À faire: Peux-tu transformer toute la liste ci-dessous en tableau Markdown à deux colonnes, « N° » pour le numéro de rang et « Ligne » pour la ligne, en omettant les lignes vides ?

Entrées extraites:
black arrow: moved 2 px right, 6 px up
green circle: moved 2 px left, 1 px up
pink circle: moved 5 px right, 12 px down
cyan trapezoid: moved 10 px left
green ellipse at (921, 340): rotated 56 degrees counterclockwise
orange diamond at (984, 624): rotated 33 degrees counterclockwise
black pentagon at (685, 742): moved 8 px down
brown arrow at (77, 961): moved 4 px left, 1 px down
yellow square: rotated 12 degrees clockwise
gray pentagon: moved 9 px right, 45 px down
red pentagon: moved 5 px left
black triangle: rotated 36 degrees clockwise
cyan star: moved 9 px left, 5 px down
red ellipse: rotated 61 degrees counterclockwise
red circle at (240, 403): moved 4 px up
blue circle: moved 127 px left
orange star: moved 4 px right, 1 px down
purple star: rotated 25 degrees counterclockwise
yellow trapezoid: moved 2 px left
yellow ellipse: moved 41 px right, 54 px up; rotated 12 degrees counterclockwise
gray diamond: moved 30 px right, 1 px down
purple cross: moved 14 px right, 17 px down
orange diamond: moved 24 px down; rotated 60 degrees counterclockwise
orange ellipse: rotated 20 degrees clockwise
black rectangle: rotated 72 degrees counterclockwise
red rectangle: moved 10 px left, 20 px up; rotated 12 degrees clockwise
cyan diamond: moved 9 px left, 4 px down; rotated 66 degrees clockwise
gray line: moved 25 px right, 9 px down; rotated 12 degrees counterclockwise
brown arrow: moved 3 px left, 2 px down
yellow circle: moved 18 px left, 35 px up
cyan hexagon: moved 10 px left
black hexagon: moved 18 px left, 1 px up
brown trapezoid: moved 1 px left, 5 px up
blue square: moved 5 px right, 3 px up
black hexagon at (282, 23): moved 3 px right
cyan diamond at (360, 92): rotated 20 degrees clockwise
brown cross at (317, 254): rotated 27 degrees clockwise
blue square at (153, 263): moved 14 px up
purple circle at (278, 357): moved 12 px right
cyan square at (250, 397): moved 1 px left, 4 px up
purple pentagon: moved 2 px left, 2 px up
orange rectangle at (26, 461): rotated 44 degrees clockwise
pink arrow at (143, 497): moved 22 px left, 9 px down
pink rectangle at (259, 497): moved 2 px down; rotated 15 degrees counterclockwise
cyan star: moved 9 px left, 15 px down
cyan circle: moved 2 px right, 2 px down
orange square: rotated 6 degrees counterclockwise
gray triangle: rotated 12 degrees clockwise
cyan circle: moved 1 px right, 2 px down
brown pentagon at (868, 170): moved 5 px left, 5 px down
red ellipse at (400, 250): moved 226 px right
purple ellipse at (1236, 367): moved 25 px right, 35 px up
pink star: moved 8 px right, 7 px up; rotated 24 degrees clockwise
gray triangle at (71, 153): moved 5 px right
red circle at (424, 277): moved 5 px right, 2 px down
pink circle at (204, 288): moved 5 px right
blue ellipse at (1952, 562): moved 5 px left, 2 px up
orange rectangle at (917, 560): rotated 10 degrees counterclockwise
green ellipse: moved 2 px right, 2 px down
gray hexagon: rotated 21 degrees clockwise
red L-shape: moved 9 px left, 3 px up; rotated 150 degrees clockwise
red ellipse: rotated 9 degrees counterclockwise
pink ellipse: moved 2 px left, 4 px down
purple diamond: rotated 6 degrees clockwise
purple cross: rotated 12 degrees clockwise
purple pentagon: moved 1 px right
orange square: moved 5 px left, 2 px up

Réponse complète:
| N° | Ligne |
|---|---|
| 1 | black arrow: moved 2 px right, 6 px up |
| 2 | green circle: moved 2 px left, 1 px up |
| 3 | pink circle: moved 5 px right, 12 px down |
| 4 | cyan trapezoid: moved 10 px left |
| 5 | green ellipse at (921, 340): rotated 56 degrees counterclockwise |
| 6 | orange diamond at (984, 624): rotated 33 degrees counterclockwise |
| 7 | black pentagon at (685, 742): moved 8 px down |
| 8 | brown arrow at (77, 961): moved 4 px left, 1 px down |
| 9 | yellow square: rotated 12 degrees clockwise |
| 10 | gray pentagon: moved 9 px right, 45 px down |
| 11 | red pentagon: moved 5 px left |
| 12 | black triangle: rotated 36 degrees clockwise |
| 13 | cyan star: moved 9 px left, 5 px down |
| 14 | red ellipse: rotated 61 degrees counterclockwise |
| 15 | red circle at (240, 403): moved 4 px up |
| 16 | blue circle: moved 127 px left |
| 17 | orange star: moved 4 px right, 1 px down |
| 18 | purple star: rotated 25 degrees counterclockwise |
| 19 | yellow trapezoid: moved 2 px left |
| 20 | yellow ellipse: moved 41 px right, 54 px up; rotated 12 degrees counterclockwise |
| 21 | gray diamond: moved 30 px right, 1 px down |
| 22 | purple cross: moved 14 px right, 17 px down |
| 23 | orange diamond: moved 24 px down; rotated 60 degrees counterclockwise |
| 24 | orange ellipse: rotated 20 degrees clockwise |
| 25 | black rectangle: rotated 72 degrees counterclockwise |
| 26 | red rectangle: moved 10 px left, 20 px up; rotated 12 degrees clockwise |
| 27 | cyan diamond: moved 9 px left, 4 px down; rotated 66 degrees clockwise |
| 28 | gray line: moved 25 px right, 9 px down; rotated 12 degrees counterclockwise |
| 29 | brown arrow: moved 3 px left, 2 px down |
| 30 | yellow circle: moved 18 px left, 35 px up |
| 31 | cyan hexagon: moved 10 px left |
| 32 | black hexagon: moved 18 px left, 1 px up |
| 33 | brown trapezoid: moved 1 px left, 5 px up |
| 34 | blue square: moved 5 px right, 3 px up |
| 35 | black hexagon at (282, 23): moved 3 px right |
| 36 | cyan diamond at (360, 92): rotated 20 degrees clockwise |
| 37 | brown cross at (317, 254): rotated 27 degrees clockwise |
| 38 | blue square at (153, 263): moved 14 px up |
| 39 | purple circle at (278, 357): moved 12 px right |
| 40 | cyan square at (250, 397): moved 1 px left, 4 px up |
| 41 | purple pentagon: moved 2 px left, 2 px up |
| 42 | orange rectangle at (26, 461): rotated 44 degrees clockwise |
| 43 | pink arrow at (143, 497): moved 22 px left, 9 px down |
| 44 | pink rectangle at (259, 497): moved 2 px down; rotated 15 degrees counterclockwise |
| 45 | cyan star: moved 9 px left, 15 px down |
| 46 | cyan circle: moved 2 px right, 2 px down |
| 47 | orange square: rotated 6 degrees counterclockwise |
| 48 | gray triangle: rotated 12 degrees clockwise |
| 49 | cyan circle: moved 1 px right, 2 px down |
| 50 | brown pentagon at (868, 170): moved 5 px left, 5 px down |
| 51 | red ellipse at (400, 250): moved 226 px right |
| 52 | purple ellipse at (1236, 367): moved 25 px right, 35 px up |
| 53 | pink star: moved 8 px right, 7 px up; rotated 24 degrees clockwise |
| 54 | gray triangle at (71, 153): moved 5 px right |
| 55 | red circle at (424, 277): moved 5 px right, 2 px down |
| 56 | pink circle at (204, 288): moved 5 px right |
| 57 | blue ellipse at (1952, 562): moved 5 px left, 2 px up |
| 58 | orange rectangle at (917, 560): rotated 10 degrees counterclockwise |
| 59 | green ellipse: moved 2 px right, 2 px down |
| 60 | gray hexagon: rotated 21 degrees clockwise |
| 61 | red L-shape: moved 9 px left, 3 px up; rotated 150 degrees clockwise |
| 62 | red ellipse: rotated 9 degrees counterclockwise |
| 63 | pink ellipse: moved 2 px left, 4 px down |
| 64 | purple diamond: rotated 6 degrees clockwise |
| 65 | purple cross: rotated 12 degrees clockwise |
| 66 | purple pentagon: moved 1 px right |
| 67 | orange square: moved 5 px left, 2 px up |